*Activity*. Every line of the listing should be retyped exactly, but none of the pictures should be.

*Task material*.
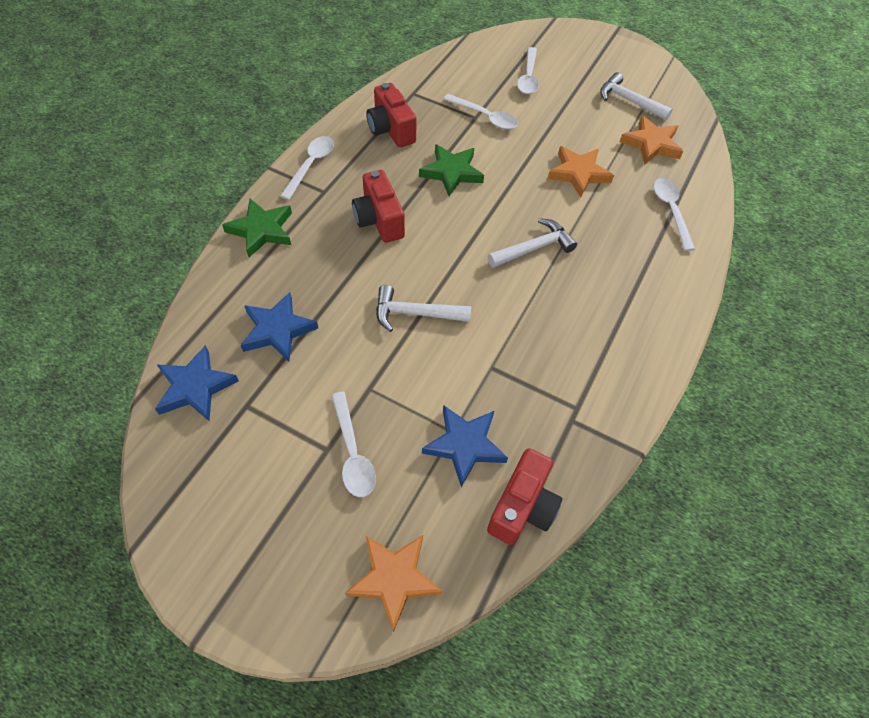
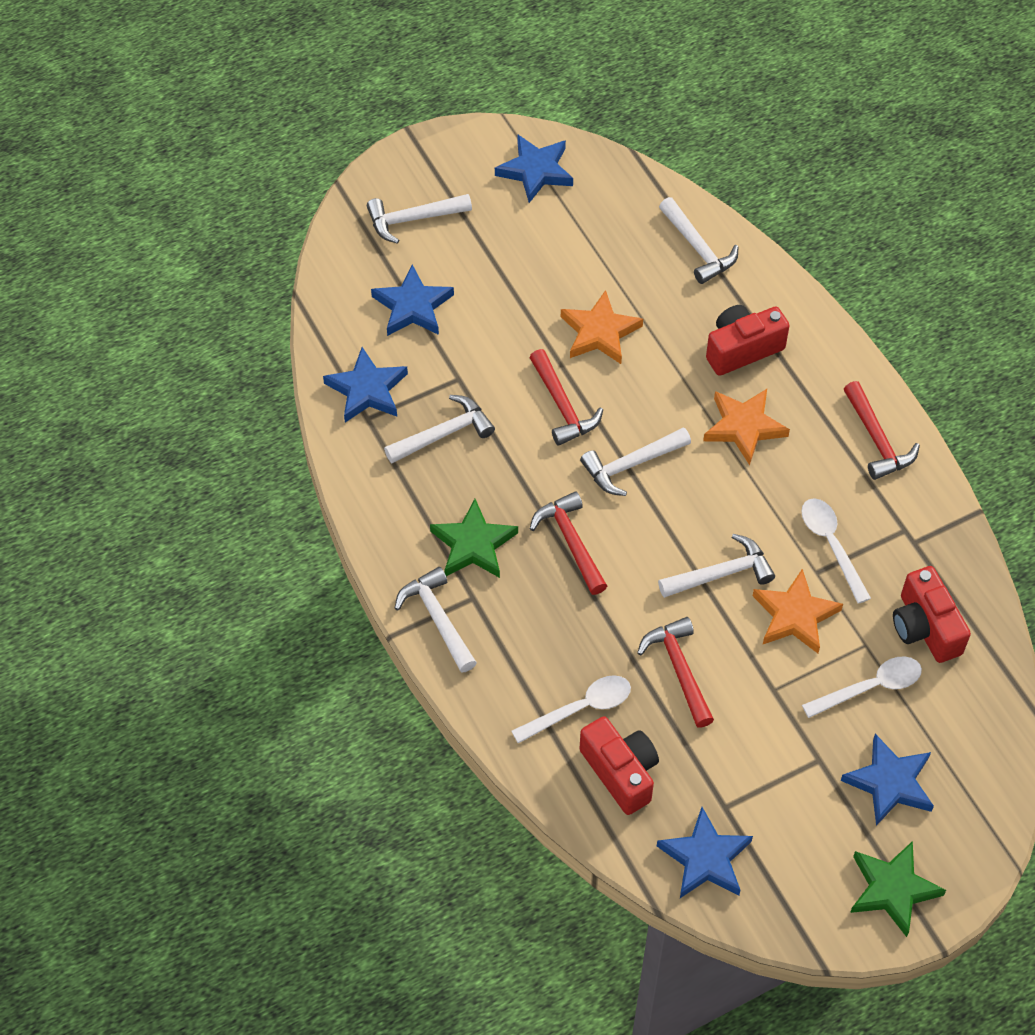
blue star: 3 -> 5
red hammer: 0 -> 4
white hammer: 3 -> 6
white spoon: 5 -> 3

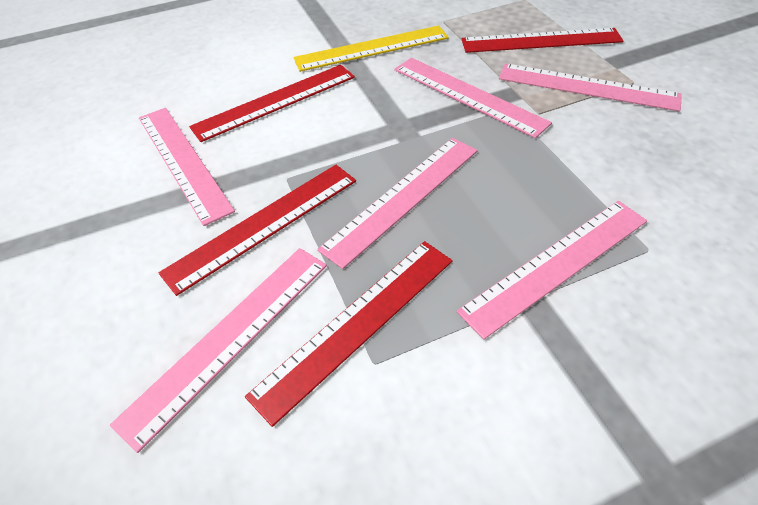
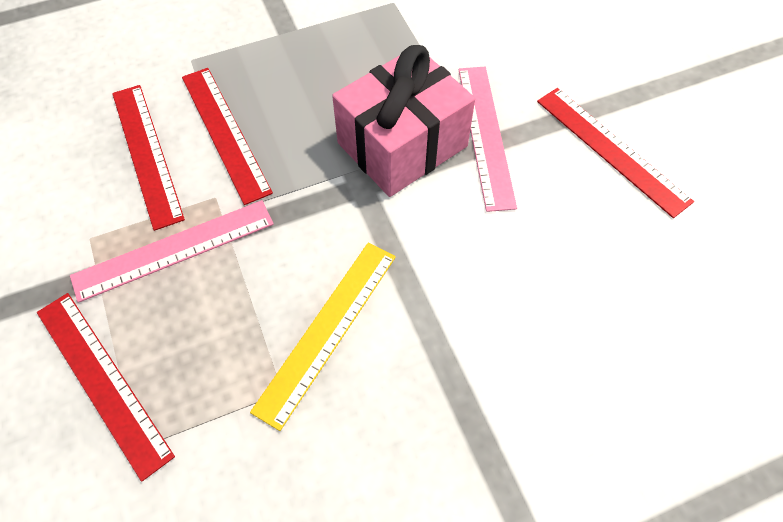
pink gift: 0 -> 1
pink ruler: 6 -> 2

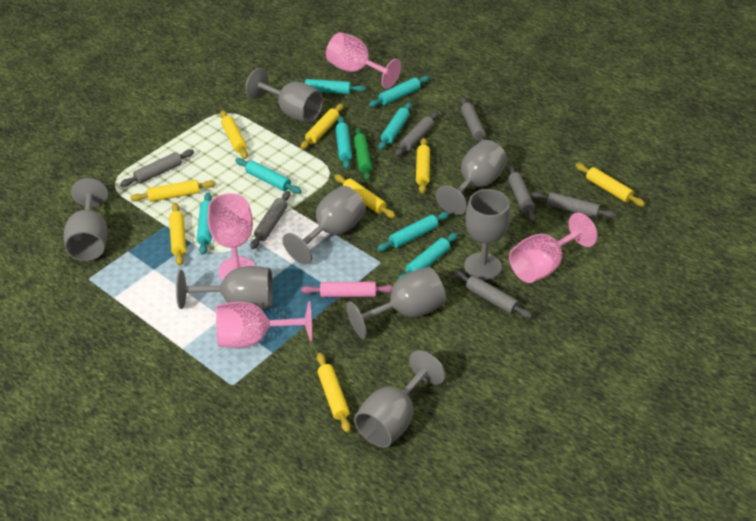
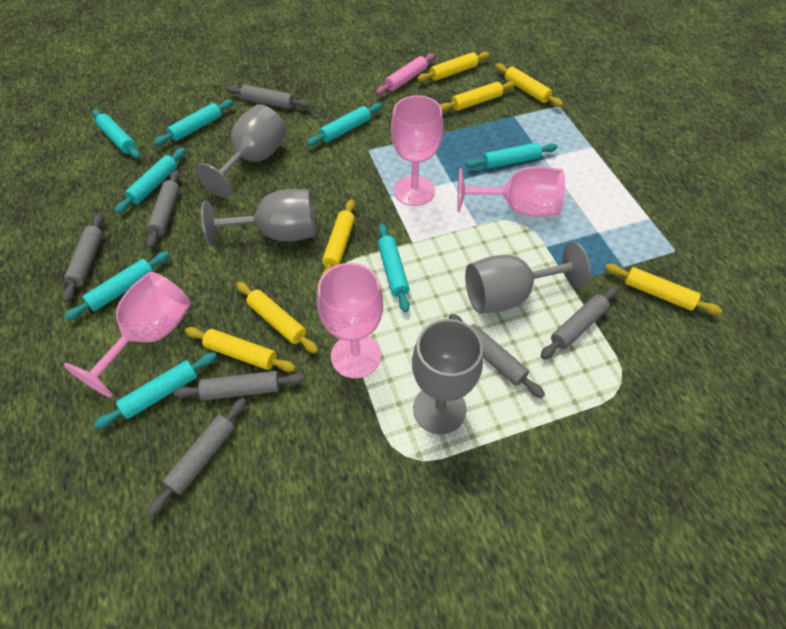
green rolling pin: 1 -> 0
grey goblet: 8 -> 4
yellow rolling pin: 8 -> 7

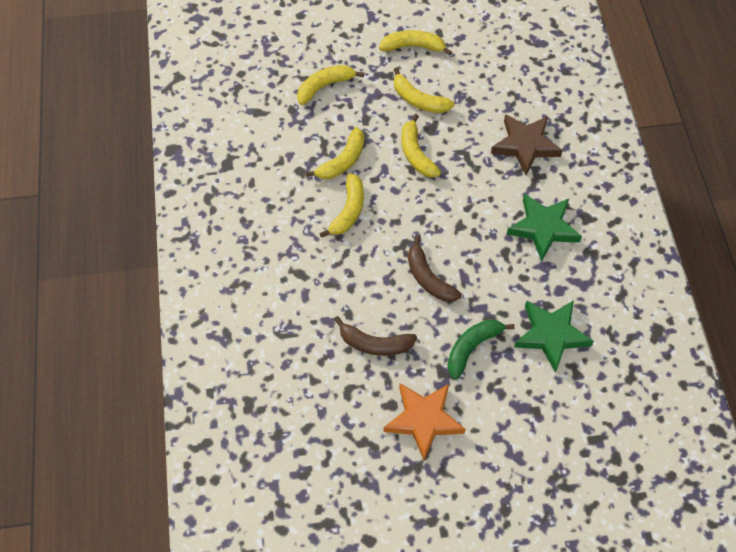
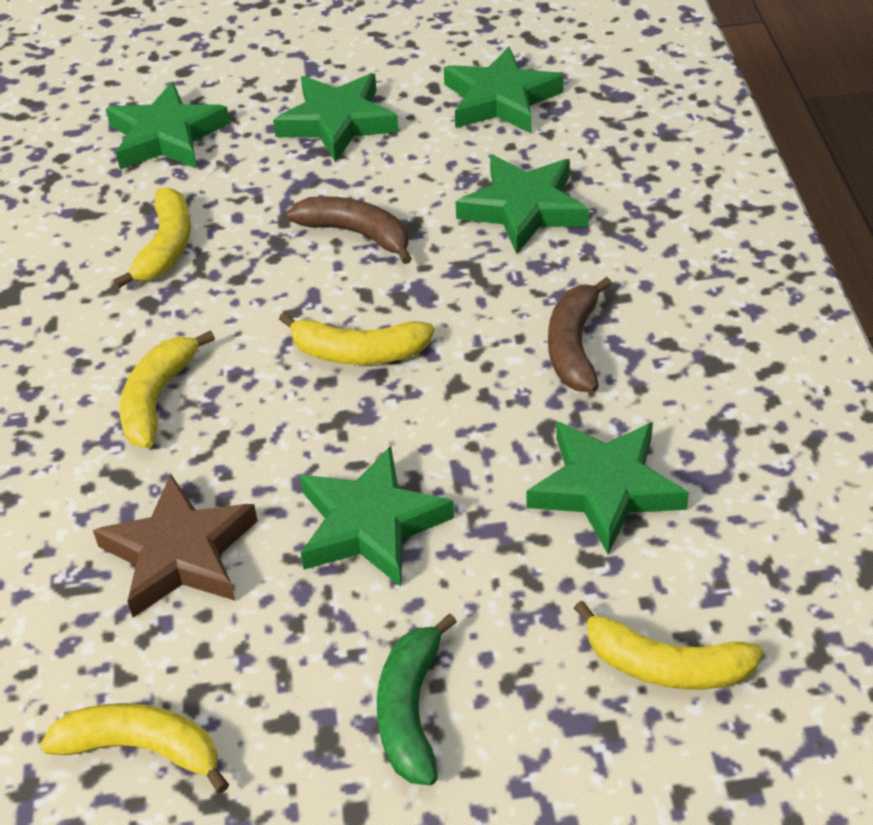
green star: 2 -> 6
orange star: 1 -> 0
yellow banana: 6 -> 5

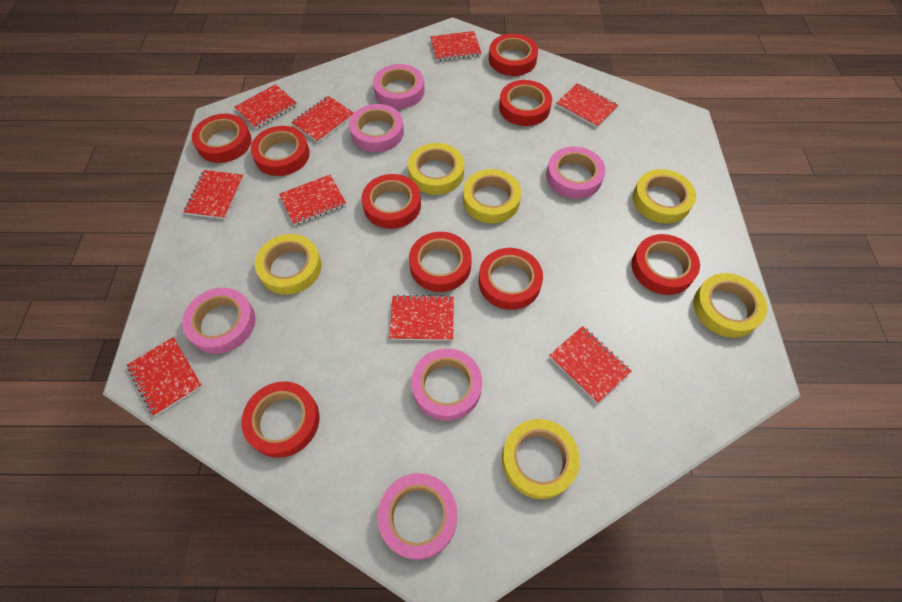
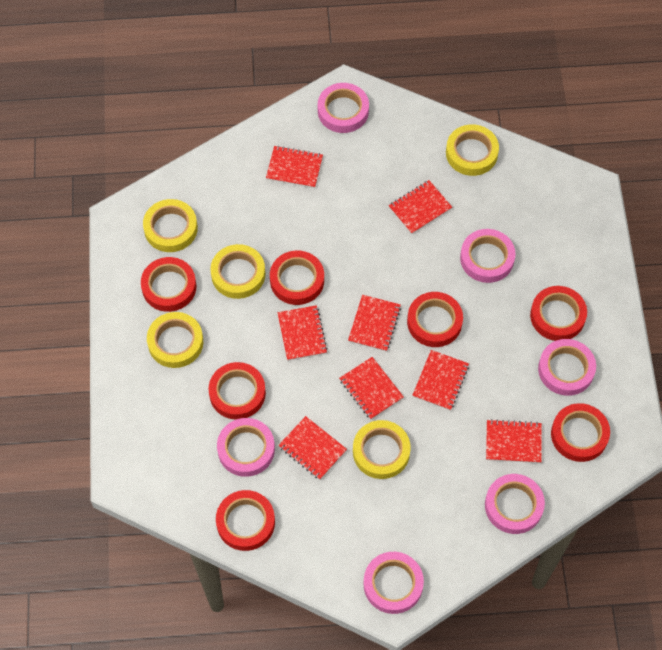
red notebook: 9 -> 8
red tape: 9 -> 7
yellow tape: 6 -> 5

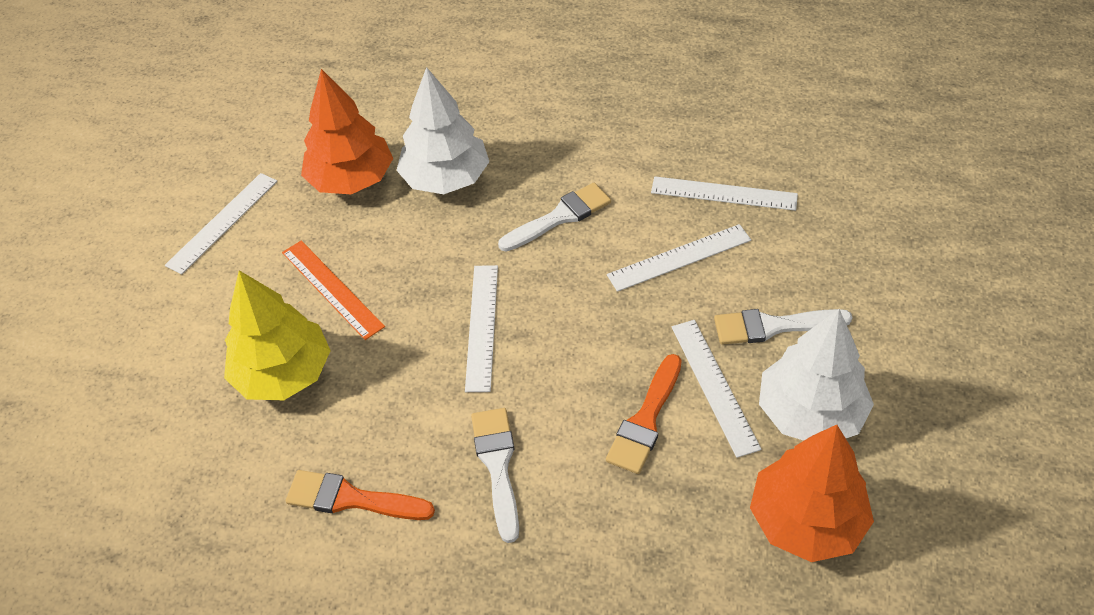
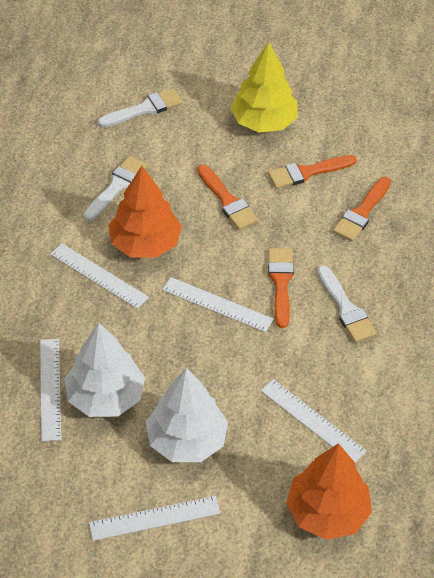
orange brush: 2 -> 4
orange ruler: 1 -> 0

*Written response*.
blue star: 3 -> 5
red hammer: 0 -> 4
white hammer: 3 -> 6
white spoon: 5 -> 3

pink gift: 0 -> 1
pink ruler: 6 -> 2

green rolling pin: 1 -> 0
grey goblet: 8 -> 4
yellow rolling pin: 8 -> 7

green star: 2 -> 6
orange star: 1 -> 0
yellow banana: 6 -> 5

red notebook: 9 -> 8
red tape: 9 -> 7
yellow tape: 6 -> 5

orange brush: 2 -> 4
orange ruler: 1 -> 0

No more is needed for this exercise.